**Supplied entries**
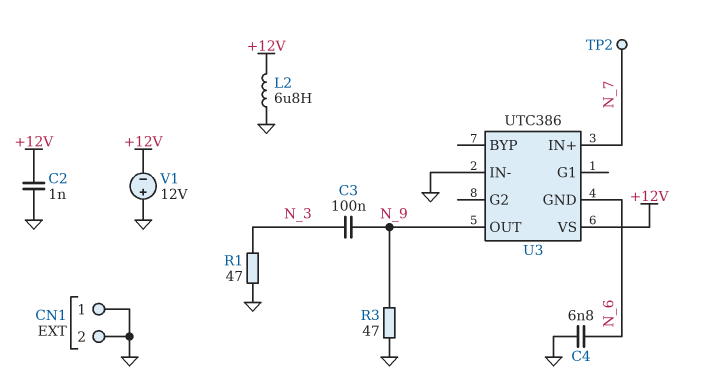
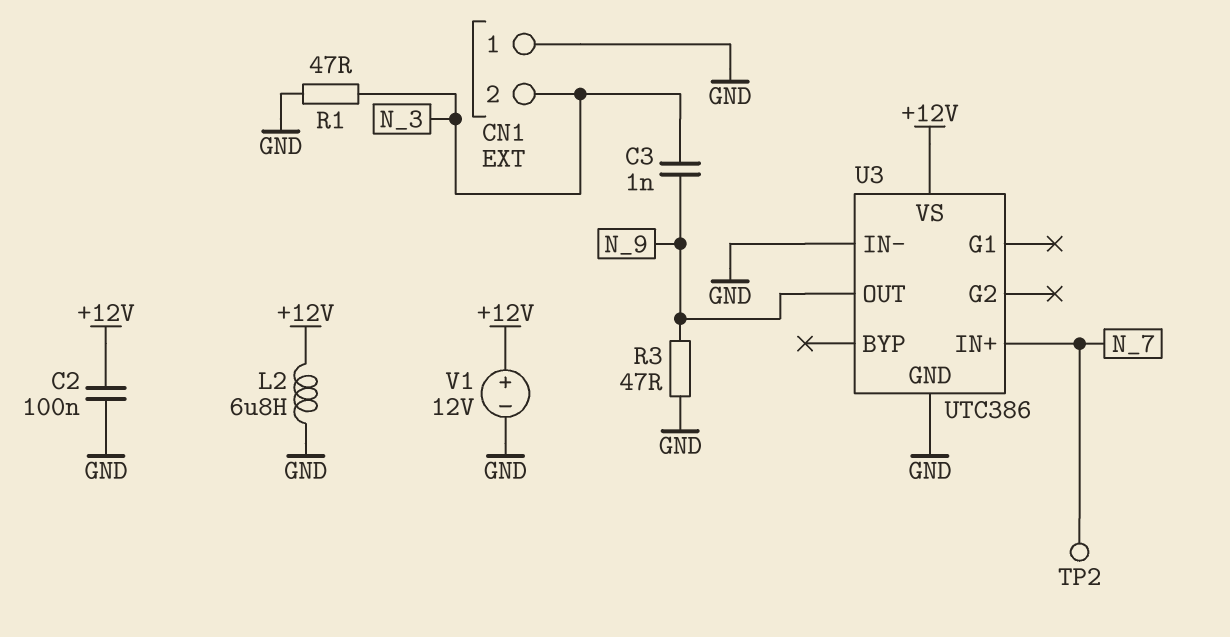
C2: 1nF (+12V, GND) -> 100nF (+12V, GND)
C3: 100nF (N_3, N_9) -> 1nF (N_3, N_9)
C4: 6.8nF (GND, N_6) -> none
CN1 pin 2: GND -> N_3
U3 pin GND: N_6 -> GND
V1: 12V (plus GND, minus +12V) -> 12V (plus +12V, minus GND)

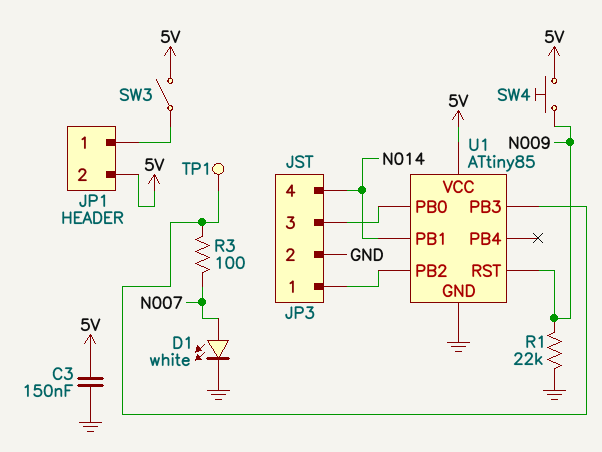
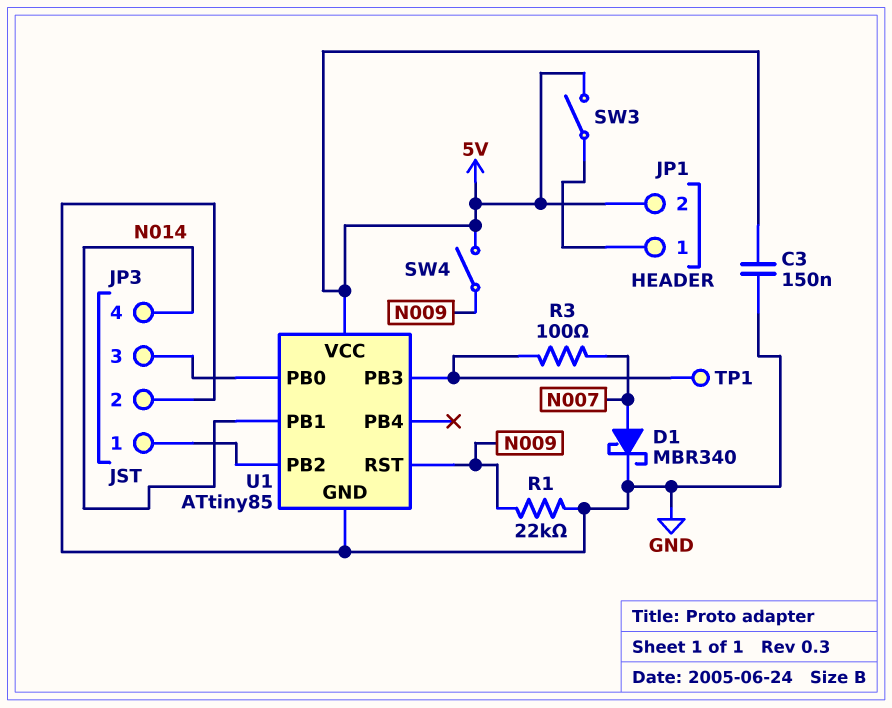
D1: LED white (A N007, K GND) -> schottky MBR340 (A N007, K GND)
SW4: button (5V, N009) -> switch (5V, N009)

**Prompt**
Transcribe every record above in full. Pictures stay out of the copy.

**Answer box**
C2: 1nF (+12V, GND) -> 100nF (+12V, GND)
C3: 100nF (N_3, N_9) -> 1nF (N_3, N_9)
C4: 6.8nF (GND, N_6) -> none
CN1 pin 2: GND -> N_3
U3 pin GND: N_6 -> GND
V1: 12V (plus GND, minus +12V) -> 12V (plus +12V, minus GND)

D1: LED white (A N007, K GND) -> schottky MBR340 (A N007, K GND)
SW4: button (5V, N009) -> switch (5V, N009)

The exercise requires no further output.